*EXERCISE BRIEF:*
Pictures are to be left out. Return exactly the lines below from the one with "RFID pin MOSI: D11 -> A4" up to and including the one with "RFID pin IRQ: A2 -> D7".

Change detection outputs
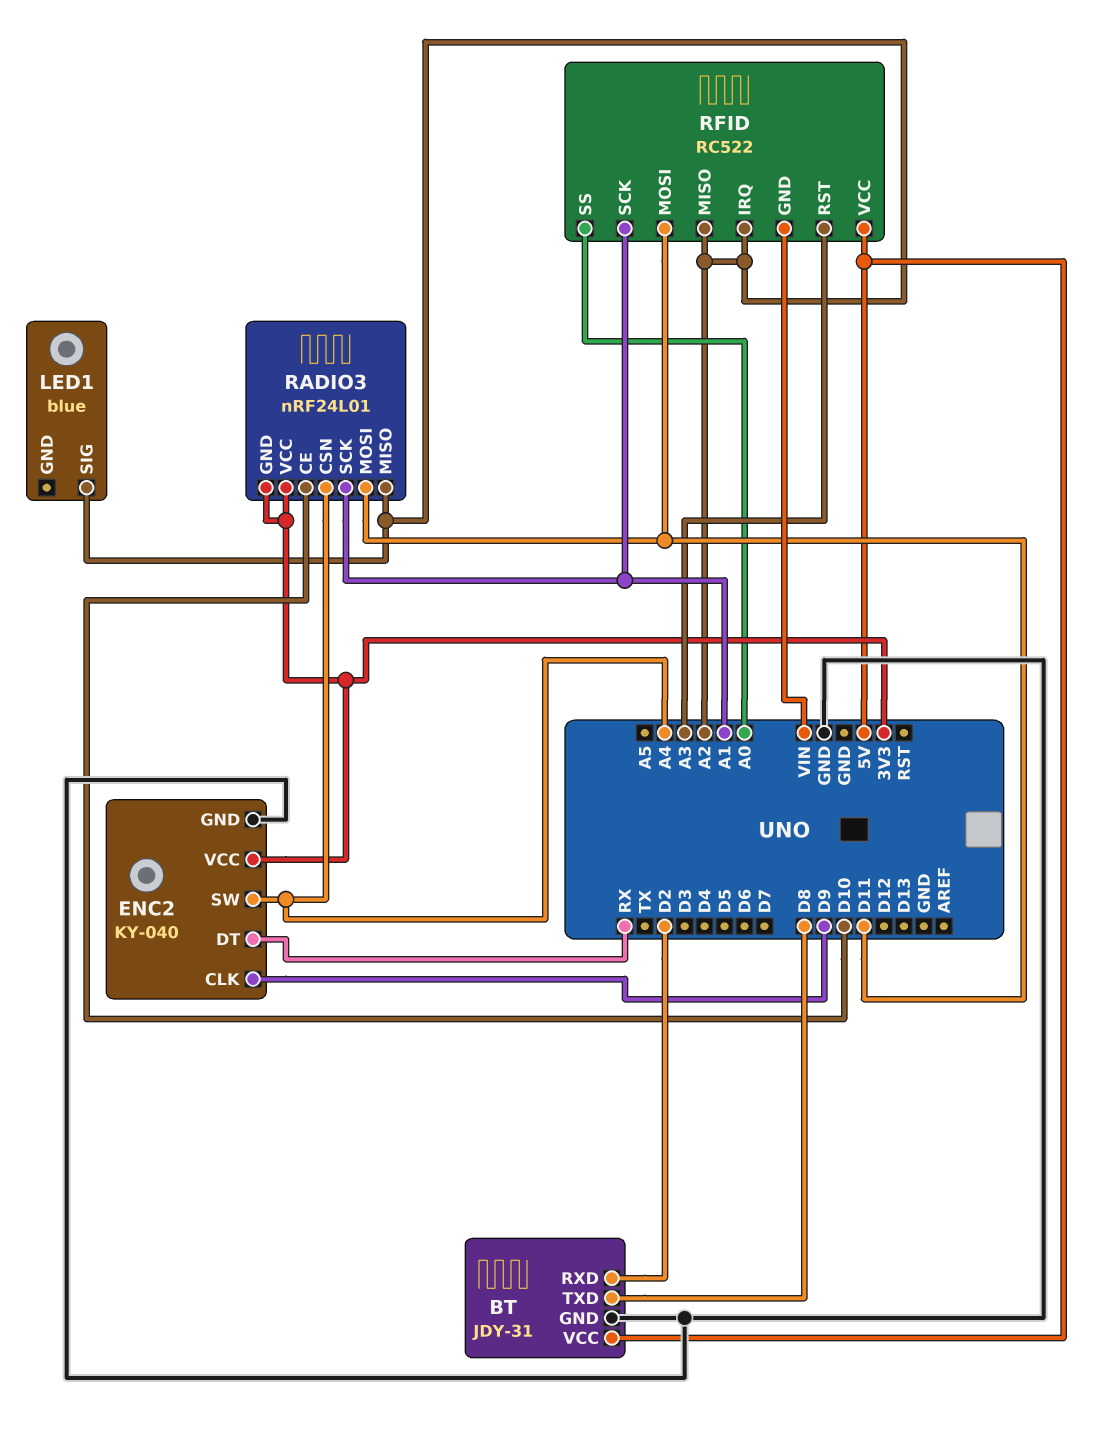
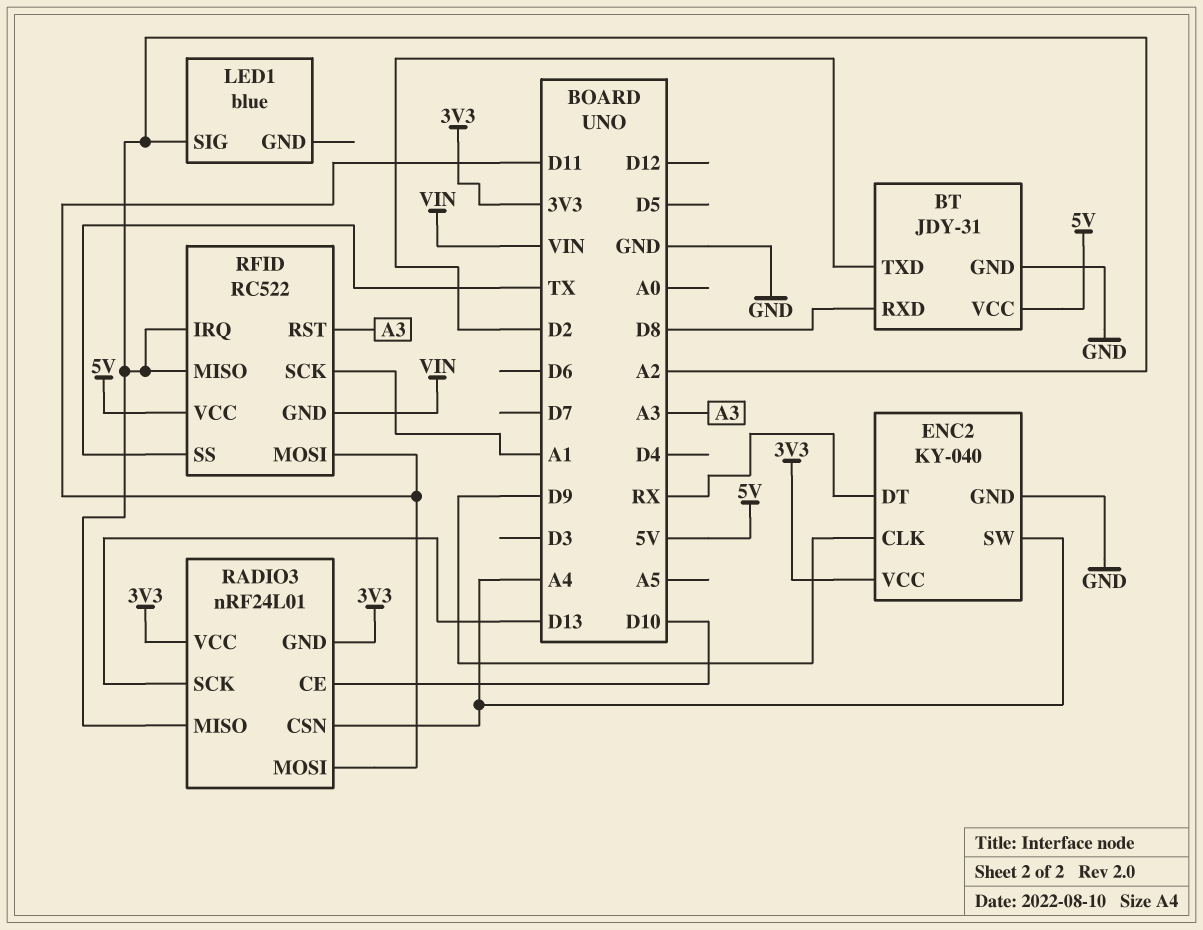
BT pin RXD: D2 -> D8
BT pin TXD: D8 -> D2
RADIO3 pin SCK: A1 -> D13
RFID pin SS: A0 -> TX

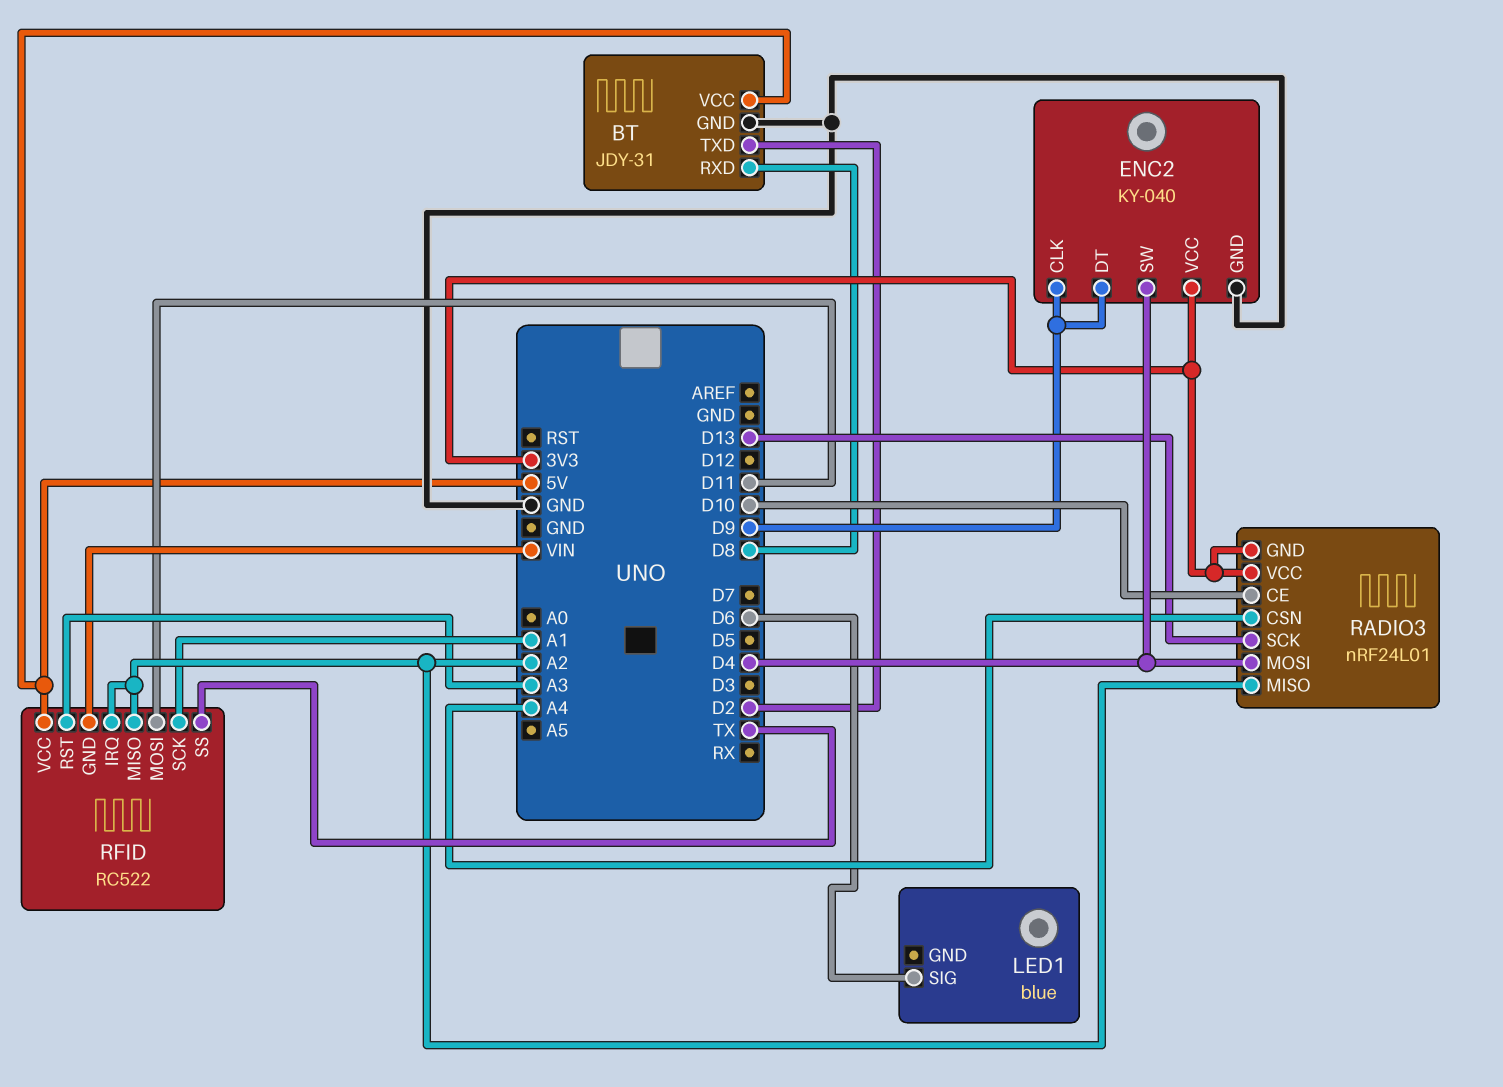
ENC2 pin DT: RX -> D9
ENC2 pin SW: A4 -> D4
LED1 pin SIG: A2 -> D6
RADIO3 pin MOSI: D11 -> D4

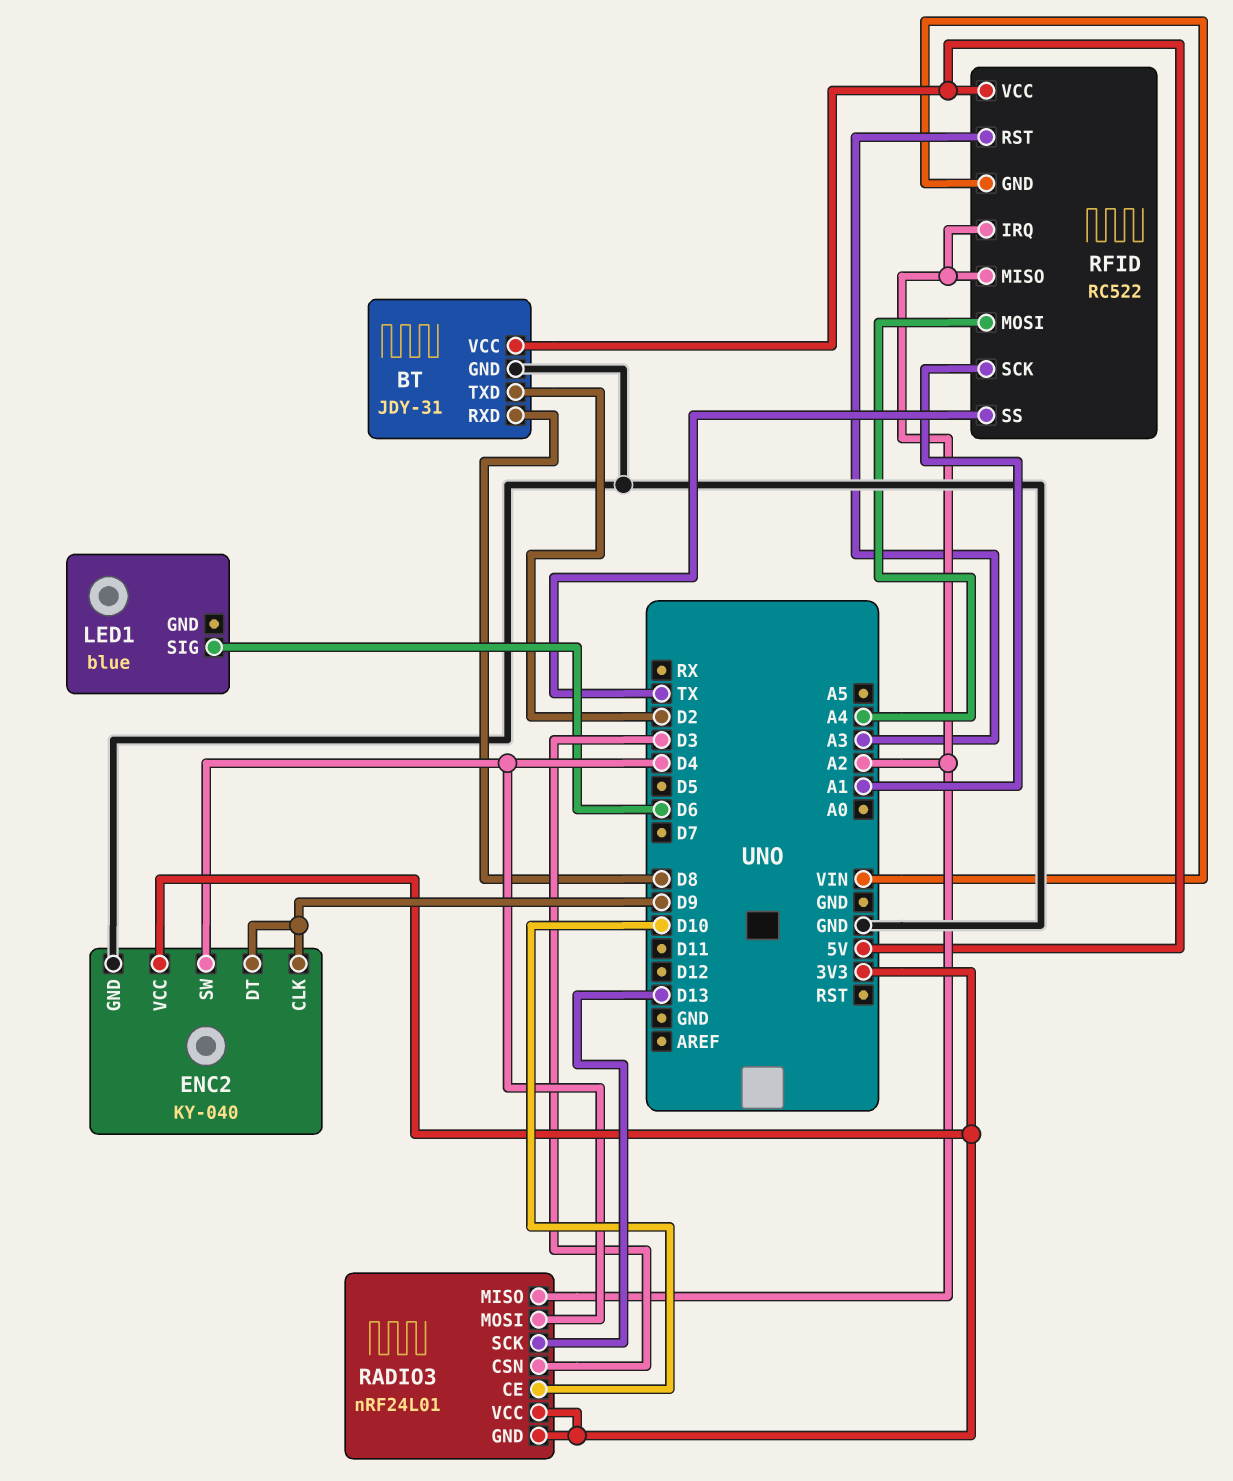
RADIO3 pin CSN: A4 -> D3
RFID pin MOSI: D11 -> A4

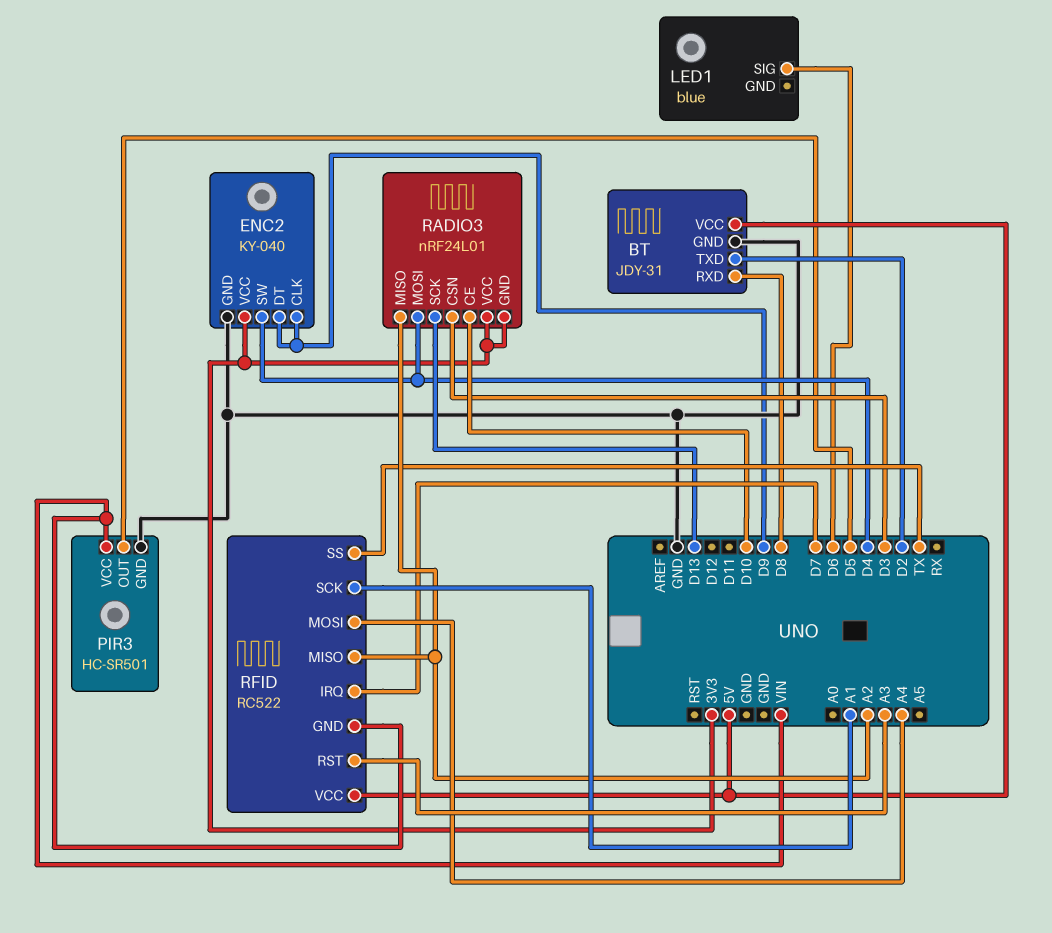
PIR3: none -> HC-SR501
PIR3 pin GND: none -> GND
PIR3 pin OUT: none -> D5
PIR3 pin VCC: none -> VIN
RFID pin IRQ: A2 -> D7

* * *

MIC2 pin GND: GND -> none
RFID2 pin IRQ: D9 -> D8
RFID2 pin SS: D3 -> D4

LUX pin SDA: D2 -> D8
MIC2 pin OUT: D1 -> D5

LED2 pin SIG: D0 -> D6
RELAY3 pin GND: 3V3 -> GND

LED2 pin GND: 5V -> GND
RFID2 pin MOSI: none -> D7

*ANSWER TO THIS TASK:*
RFID pin MOSI: D11 -> A4

PIR3: none -> HC-SR501
PIR3 pin GND: none -> GND
PIR3 pin OUT: none -> D5
PIR3 pin VCC: none -> VIN
RFID pin IRQ: A2 -> D7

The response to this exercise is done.